◆ **Work task**: Restate word for word the lines of the listing below, from its first line through the line with "orange carrot: [321,146,405,176]", without the pictures.
Exercise data Start Marker
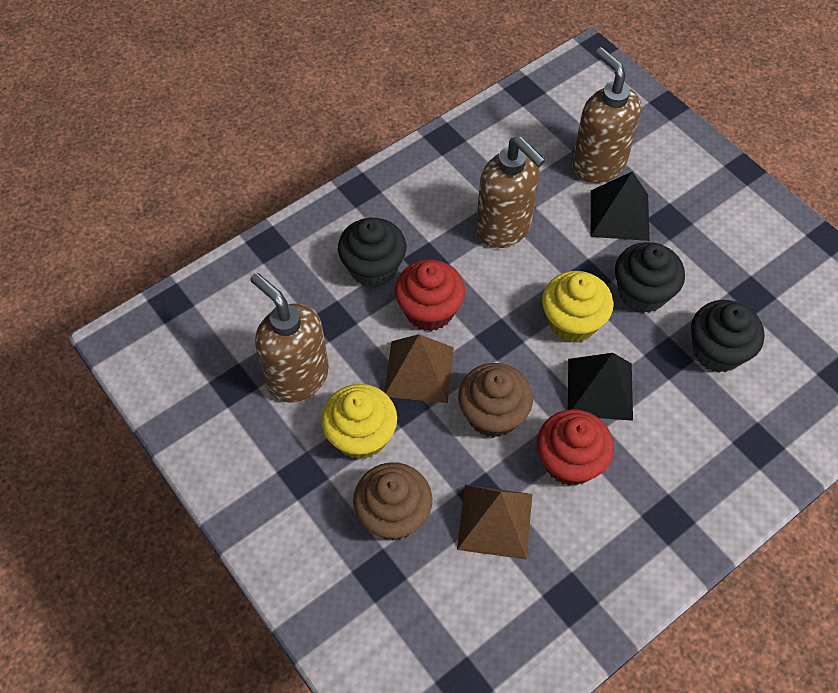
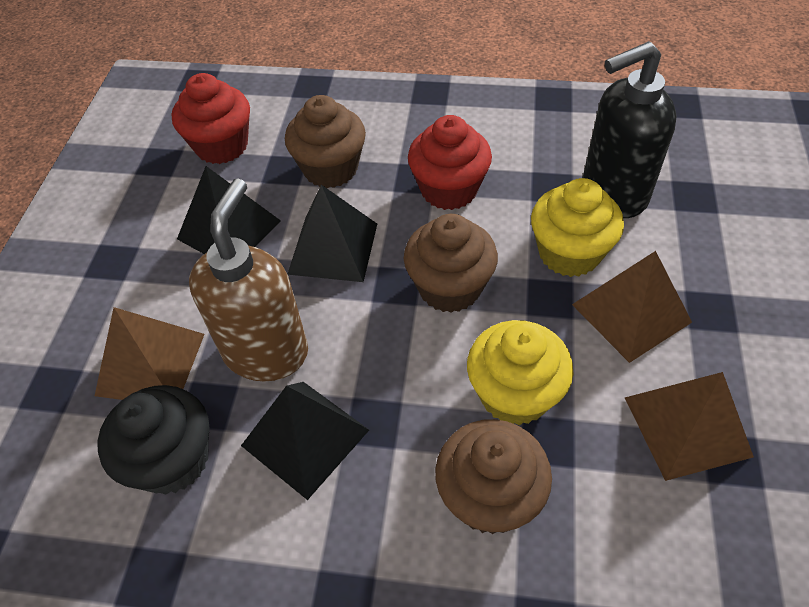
black cupcake: [338,218,406,288] [615,242,685,313] [691,300,764,373] = 3 -> [98,385,209,494] = 1
black pyramid: [568,353,633,421] [591,171,650,241] = 2 -> [177,166,281,254] [241,382,369,500] [287,185,377,282] = 3
black soap dispenser: none = 0 -> [583,41,677,218] = 1
brown cupcake: [353,462,432,540] [458,363,533,438] = 2 -> [285,95,366,188] [404,214,498,313] [435,419,552,534] = 3
brown pyramid: [384,334,454,403] [457,485,532,559] = 2 -> [95,307,205,400] [572,251,692,363] [625,372,754,481] = 3
brown soap dispenser: [250,273,329,403] [476,136,546,248] [572,47,641,183] = 3 -> [189,179,308,382] = 1

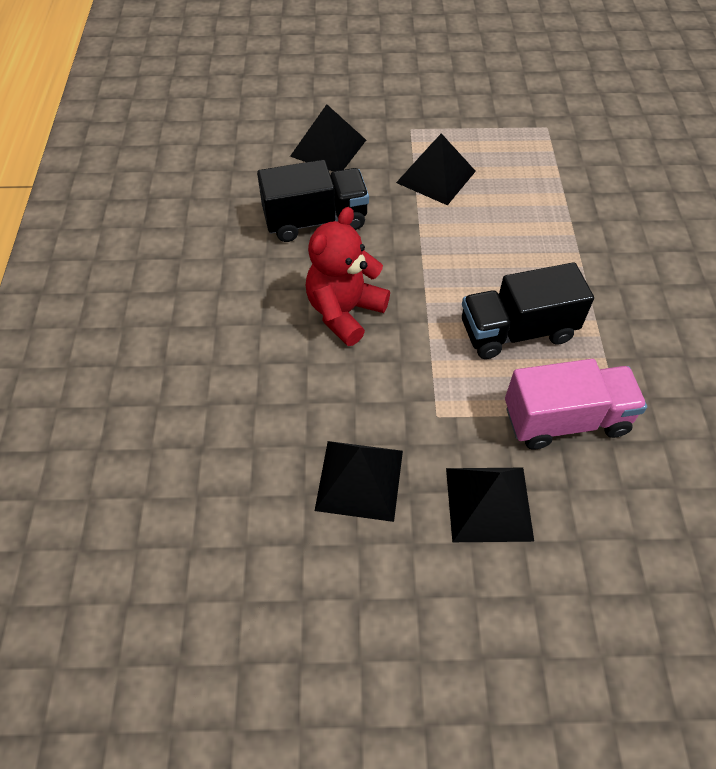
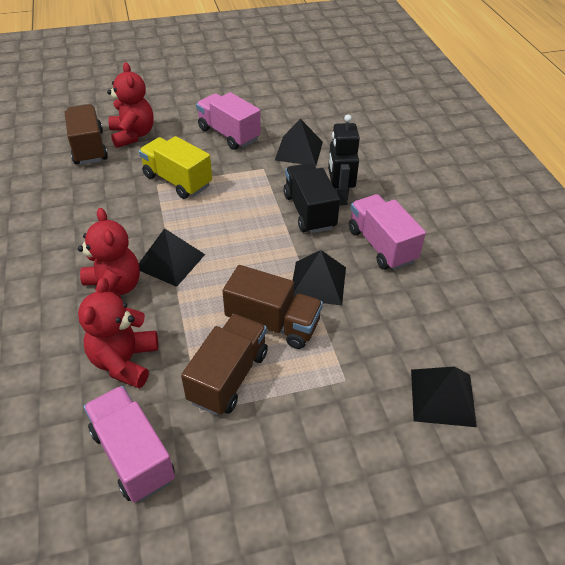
black robot: none = 0 -> [328,115,360,205] = 1
black truck: [257,160,369,242] [462,262,594,359] = 2 -> [283,163,340,233] = 1
brown truck: none = 0 -> [65,104,108,165] [181,314,268,415] [223,265,323,349] = 3
pink truck: [505,359,647,450] = 1 -> [83,386,175,503] [196,92,261,150] [349,194,426,270] = 3
red teddy bear: [306,207,390,346] = 1 -> [78,208,140,298] [78,277,158,388] [107,62,154,148] = 3
yellow truck: none = 0 -> [139,136,212,199] = 1

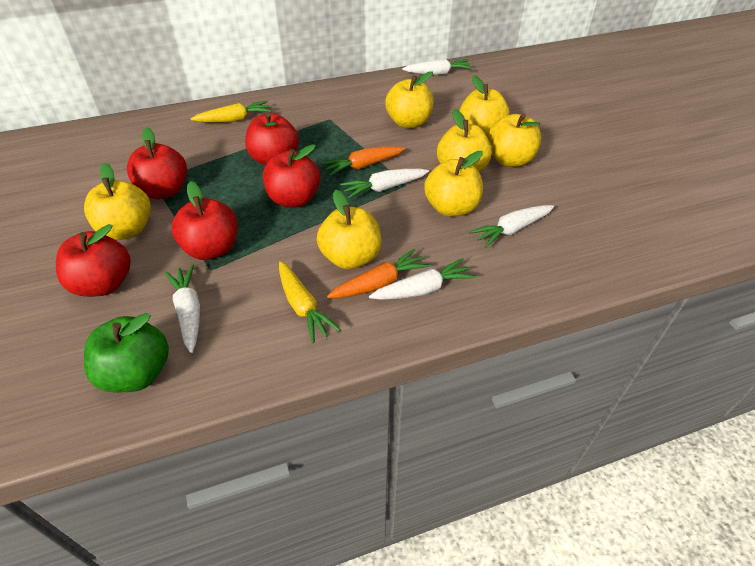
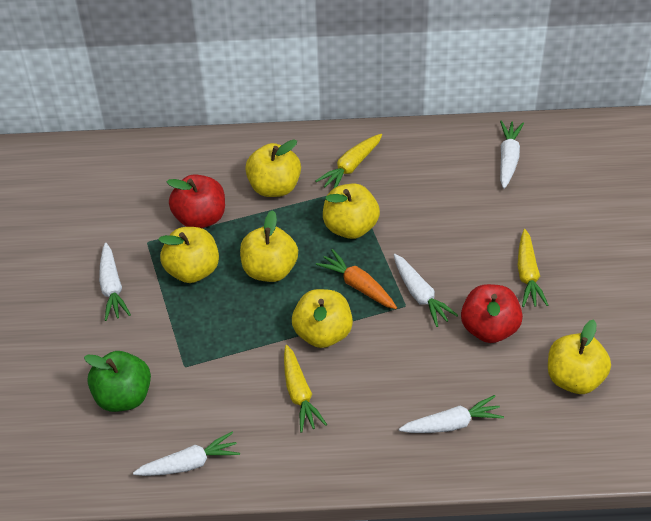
orange carrot: [321,146,405,176] [327,249,430,298] = 2 -> [316,249,397,309] = 1
red apple: [56,224,131,297] [127,127,187,199] [172,181,237,260] [245,113,299,165] [263,144,321,207] = 5 -> [167,174,225,228] [461,284,523,343] = 2
yellow apple: [84,163,151,240] [317,190,381,269] [385,71,434,128] [424,151,483,217] [437,109,492,172] [460,75,510,138] [488,113,541,167] = 7 -> [158,227,219,283] [240,210,298,282] [245,139,301,197] [292,289,353,348] [323,183,380,239] [548,320,611,394] = 6
yellow carrot: [191,101,271,123] [279,261,341,343] = 2 -> [284,345,327,433] [315,134,382,189] [517,229,548,307] = 3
Exercise data End Marker
◆ **Expected output**:
black cupcake: [338,218,406,288] [615,242,685,313] [691,300,764,373] = 3 -> [98,385,209,494] = 1
black pyramid: [568,353,633,421] [591,171,650,241] = 2 -> [177,166,281,254] [241,382,369,500] [287,185,377,282] = 3
black soap dispenser: none = 0 -> [583,41,677,218] = 1
brown cupcake: [353,462,432,540] [458,363,533,438] = 2 -> [285,95,366,188] [404,214,498,313] [435,419,552,534] = 3
brown pyramid: [384,334,454,403] [457,485,532,559] = 2 -> [95,307,205,400] [572,251,692,363] [625,372,754,481] = 3
brown soap dispenser: [250,273,329,403] [476,136,546,248] [572,47,641,183] = 3 -> [189,179,308,382] = 1

black robot: none = 0 -> [328,115,360,205] = 1
black truck: [257,160,369,242] [462,262,594,359] = 2 -> [283,163,340,233] = 1
brown truck: none = 0 -> [65,104,108,165] [181,314,268,415] [223,265,323,349] = 3
pink truck: [505,359,647,450] = 1 -> [83,386,175,503] [196,92,261,150] [349,194,426,270] = 3
red teddy bear: [306,207,390,346] = 1 -> [78,208,140,298] [78,277,158,388] [107,62,154,148] = 3
yellow truck: none = 0 -> [139,136,212,199] = 1

orange carrot: [321,146,405,176] [327,249,430,298] = 2 -> [316,249,397,309] = 1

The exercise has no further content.